[ENTRIES SHOWN — start]

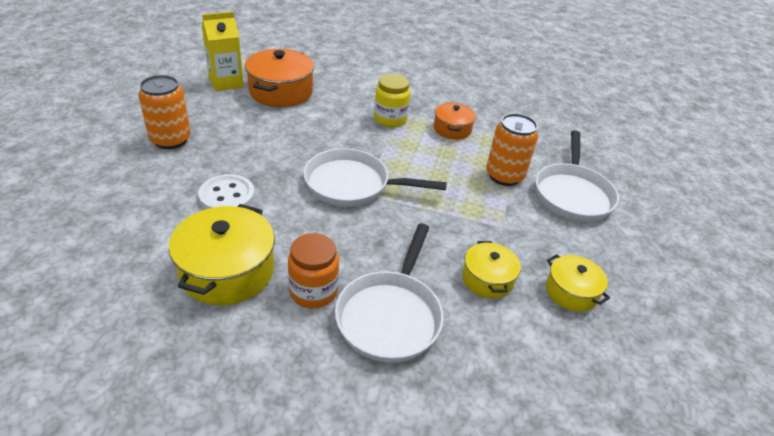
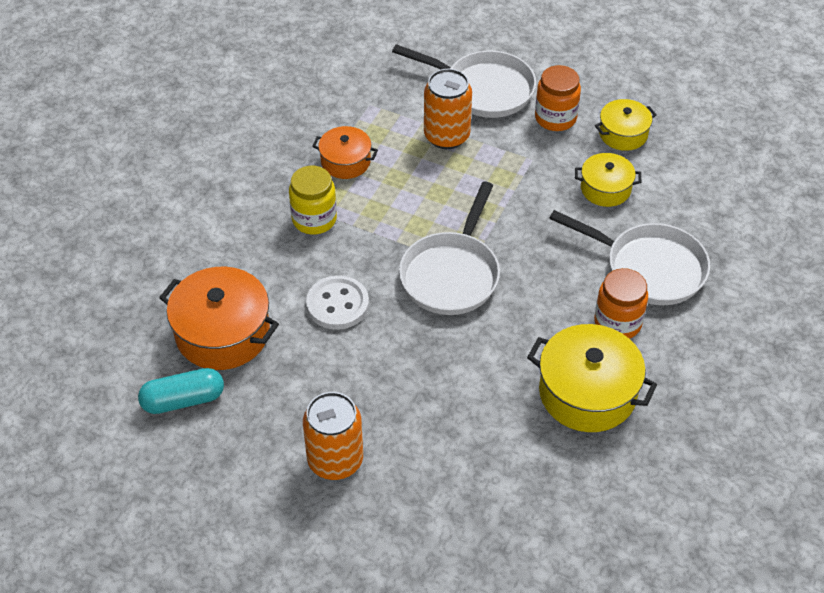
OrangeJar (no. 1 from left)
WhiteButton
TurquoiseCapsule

[ENTRIES SHOWN — finish]
[ENTRIES SHOWN — start]

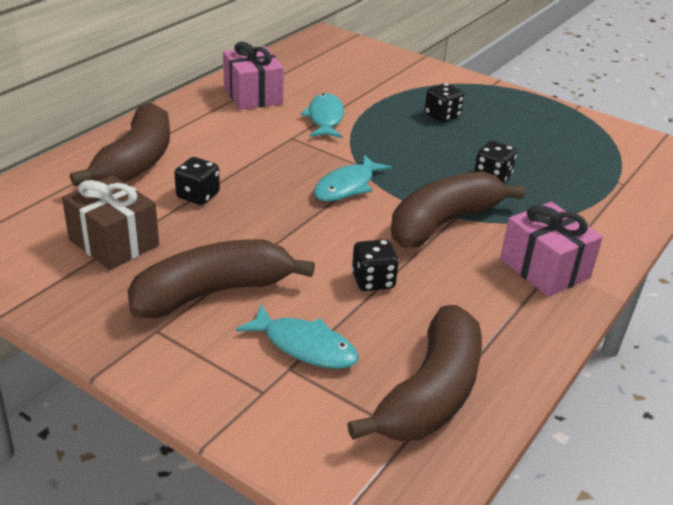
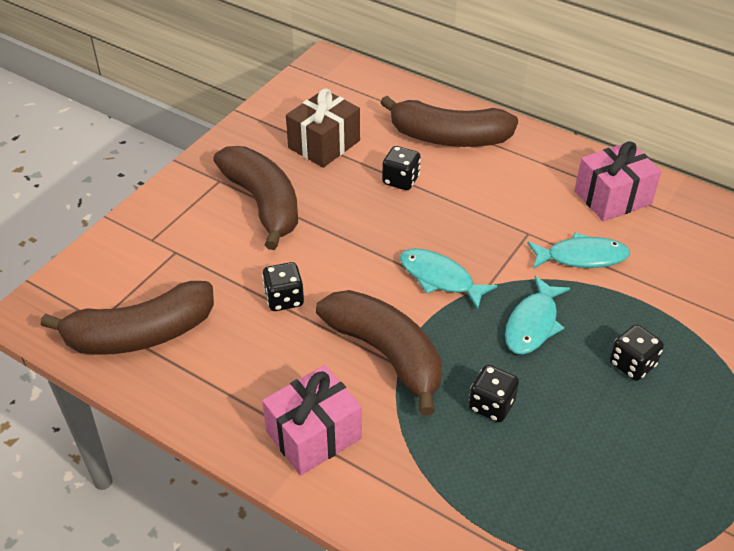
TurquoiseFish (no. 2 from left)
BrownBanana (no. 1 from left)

[ENTRIES SHOWN — finish]

WHAT THE TASK REQUIRES:
Which lines above run from the one containing "TurquoiseFish (no. 2 from left)" down to the one containing "BrownBanana (no. 1 from left)"? Repeat exactly those, both ends included, and nothing else.

RESPONSE AREA:
TurquoiseFish (no. 2 from left)
BrownBanana (no. 1 from left)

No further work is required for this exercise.